- _Object matching data_:
::::
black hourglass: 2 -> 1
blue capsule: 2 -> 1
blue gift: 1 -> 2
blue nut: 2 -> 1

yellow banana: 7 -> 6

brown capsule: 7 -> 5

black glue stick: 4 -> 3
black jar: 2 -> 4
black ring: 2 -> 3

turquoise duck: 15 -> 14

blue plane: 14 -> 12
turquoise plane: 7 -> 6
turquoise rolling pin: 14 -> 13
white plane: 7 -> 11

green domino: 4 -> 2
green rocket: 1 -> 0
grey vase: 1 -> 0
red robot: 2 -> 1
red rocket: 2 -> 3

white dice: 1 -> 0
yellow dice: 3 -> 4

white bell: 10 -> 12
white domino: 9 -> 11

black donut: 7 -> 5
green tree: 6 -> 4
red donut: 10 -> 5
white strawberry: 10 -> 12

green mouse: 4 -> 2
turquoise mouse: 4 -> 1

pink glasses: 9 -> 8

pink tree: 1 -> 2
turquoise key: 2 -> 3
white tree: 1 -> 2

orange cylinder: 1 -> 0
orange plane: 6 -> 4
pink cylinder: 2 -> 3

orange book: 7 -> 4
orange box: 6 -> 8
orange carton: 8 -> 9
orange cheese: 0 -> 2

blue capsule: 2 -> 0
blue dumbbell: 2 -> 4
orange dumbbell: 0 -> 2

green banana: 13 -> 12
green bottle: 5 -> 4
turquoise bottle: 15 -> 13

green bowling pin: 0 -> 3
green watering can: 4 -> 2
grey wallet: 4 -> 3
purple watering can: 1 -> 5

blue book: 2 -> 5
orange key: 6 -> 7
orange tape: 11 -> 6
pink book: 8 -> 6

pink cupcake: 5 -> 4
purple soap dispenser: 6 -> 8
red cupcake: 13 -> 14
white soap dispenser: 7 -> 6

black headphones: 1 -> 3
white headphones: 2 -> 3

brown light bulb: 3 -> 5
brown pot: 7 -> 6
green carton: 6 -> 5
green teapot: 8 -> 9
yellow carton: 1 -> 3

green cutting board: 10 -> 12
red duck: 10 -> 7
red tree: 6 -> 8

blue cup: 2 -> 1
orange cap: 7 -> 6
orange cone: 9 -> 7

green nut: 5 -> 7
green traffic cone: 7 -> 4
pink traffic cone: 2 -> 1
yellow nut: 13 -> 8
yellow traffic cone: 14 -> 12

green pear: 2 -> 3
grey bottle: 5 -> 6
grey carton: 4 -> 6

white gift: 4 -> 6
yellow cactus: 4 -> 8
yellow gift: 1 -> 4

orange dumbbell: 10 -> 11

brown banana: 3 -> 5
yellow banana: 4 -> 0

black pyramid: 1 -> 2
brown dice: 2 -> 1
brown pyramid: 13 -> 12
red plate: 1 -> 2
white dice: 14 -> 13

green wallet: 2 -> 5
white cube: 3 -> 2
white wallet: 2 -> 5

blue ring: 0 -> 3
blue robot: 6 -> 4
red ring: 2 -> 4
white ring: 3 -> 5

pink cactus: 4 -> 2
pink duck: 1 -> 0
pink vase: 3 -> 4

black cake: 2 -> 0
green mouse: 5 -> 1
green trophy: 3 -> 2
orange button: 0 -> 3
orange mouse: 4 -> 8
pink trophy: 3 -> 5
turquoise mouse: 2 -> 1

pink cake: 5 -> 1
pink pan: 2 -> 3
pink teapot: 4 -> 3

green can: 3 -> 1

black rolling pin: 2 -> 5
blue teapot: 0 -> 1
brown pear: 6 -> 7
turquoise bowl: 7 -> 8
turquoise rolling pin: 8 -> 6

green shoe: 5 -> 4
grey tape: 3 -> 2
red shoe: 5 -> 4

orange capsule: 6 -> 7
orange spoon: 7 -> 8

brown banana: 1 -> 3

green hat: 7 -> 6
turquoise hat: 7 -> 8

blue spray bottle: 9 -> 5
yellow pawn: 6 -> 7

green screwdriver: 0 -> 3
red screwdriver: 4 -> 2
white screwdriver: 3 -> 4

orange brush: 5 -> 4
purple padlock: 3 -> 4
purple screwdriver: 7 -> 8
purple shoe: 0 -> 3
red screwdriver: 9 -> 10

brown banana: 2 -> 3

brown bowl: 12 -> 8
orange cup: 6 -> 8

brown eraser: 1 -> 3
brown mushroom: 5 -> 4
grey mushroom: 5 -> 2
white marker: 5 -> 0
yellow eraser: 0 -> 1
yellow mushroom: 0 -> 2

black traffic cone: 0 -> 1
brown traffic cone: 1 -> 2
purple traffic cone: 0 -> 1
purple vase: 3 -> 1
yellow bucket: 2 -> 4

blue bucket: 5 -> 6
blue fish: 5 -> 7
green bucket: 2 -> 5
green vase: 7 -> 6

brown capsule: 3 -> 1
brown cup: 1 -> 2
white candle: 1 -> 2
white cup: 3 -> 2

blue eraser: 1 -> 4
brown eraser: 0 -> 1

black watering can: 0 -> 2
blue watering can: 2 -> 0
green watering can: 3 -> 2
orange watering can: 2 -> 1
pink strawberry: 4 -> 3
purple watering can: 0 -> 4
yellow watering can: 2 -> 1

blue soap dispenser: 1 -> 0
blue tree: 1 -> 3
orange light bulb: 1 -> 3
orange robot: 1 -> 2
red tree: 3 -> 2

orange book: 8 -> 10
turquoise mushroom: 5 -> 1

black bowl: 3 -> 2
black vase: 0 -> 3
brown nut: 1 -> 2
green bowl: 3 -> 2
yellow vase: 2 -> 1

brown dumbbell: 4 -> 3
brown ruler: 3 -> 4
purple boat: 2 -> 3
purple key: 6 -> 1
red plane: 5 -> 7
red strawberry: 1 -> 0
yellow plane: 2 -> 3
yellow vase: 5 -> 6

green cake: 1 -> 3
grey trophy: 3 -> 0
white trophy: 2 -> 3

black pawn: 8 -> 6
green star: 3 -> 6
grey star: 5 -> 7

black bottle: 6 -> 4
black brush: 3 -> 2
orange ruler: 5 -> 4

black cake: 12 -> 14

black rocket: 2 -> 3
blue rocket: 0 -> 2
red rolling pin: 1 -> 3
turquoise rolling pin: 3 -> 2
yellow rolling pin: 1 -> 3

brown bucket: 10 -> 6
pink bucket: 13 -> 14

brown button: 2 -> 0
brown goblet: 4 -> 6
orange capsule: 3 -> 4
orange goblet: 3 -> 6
::::
Please output exactly the lines between the one holding "red shoe: 5 -> 4" and the one holding "black traffic cone: 0 -> 1" in the records above, inclusive, and nothing more.

- _RESPONSE TO THE TASK_:
red shoe: 5 -> 4

orange capsule: 6 -> 7
orange spoon: 7 -> 8

brown banana: 1 -> 3

green hat: 7 -> 6
turquoise hat: 7 -> 8

blue spray bottle: 9 -> 5
yellow pawn: 6 -> 7

green screwdriver: 0 -> 3
red screwdriver: 4 -> 2
white screwdriver: 3 -> 4

orange brush: 5 -> 4
purple padlock: 3 -> 4
purple screwdriver: 7 -> 8
purple shoe: 0 -> 3
red screwdriver: 9 -> 10

brown banana: 2 -> 3

brown bowl: 12 -> 8
orange cup: 6 -> 8

brown eraser: 1 -> 3
brown mushroom: 5 -> 4
grey mushroom: 5 -> 2
white marker: 5 -> 0
yellow eraser: 0 -> 1
yellow mushroom: 0 -> 2

black traffic cone: 0 -> 1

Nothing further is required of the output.